(Records excerpted from a collection)
+---+
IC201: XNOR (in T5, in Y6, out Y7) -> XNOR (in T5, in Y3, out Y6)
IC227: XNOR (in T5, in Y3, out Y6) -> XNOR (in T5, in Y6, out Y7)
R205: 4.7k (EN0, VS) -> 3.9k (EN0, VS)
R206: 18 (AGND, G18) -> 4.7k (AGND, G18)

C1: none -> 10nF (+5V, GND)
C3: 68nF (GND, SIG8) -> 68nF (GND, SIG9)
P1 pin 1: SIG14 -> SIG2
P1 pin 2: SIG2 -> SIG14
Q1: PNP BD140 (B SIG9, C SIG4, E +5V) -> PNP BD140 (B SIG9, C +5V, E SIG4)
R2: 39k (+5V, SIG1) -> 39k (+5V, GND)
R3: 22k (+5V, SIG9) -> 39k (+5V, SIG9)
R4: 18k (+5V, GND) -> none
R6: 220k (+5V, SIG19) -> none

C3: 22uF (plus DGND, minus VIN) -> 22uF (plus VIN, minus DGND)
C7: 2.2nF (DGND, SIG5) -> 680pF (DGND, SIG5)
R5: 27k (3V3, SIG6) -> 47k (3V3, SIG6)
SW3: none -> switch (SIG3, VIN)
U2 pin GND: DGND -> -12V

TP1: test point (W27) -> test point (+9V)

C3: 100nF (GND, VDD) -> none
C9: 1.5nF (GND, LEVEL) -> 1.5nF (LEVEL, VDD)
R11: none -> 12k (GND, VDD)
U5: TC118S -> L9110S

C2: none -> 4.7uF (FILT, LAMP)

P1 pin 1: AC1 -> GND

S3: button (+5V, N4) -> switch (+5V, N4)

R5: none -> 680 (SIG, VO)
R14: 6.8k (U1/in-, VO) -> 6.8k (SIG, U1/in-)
+---+
EXERCISE INSTRUCTIONS: Print exactly the lines from the beginning of the entries through the line with "P1 pin 2: SIG2 -> SIG14". Output nothing more.

TASK ANSWER:
IC201: XNOR (in T5, in Y6, out Y7) -> XNOR (in T5, in Y3, out Y6)
IC227: XNOR (in T5, in Y3, out Y6) -> XNOR (in T5, in Y6, out Y7)
R205: 4.7k (EN0, VS) -> 3.9k (EN0, VS)
R206: 18 (AGND, G18) -> 4.7k (AGND, G18)

C1: none -> 10nF (+5V, GND)
C3: 68nF (GND, SIG8) -> 68nF (GND, SIG9)
P1 pin 1: SIG14 -> SIG2
P1 pin 2: SIG2 -> SIG14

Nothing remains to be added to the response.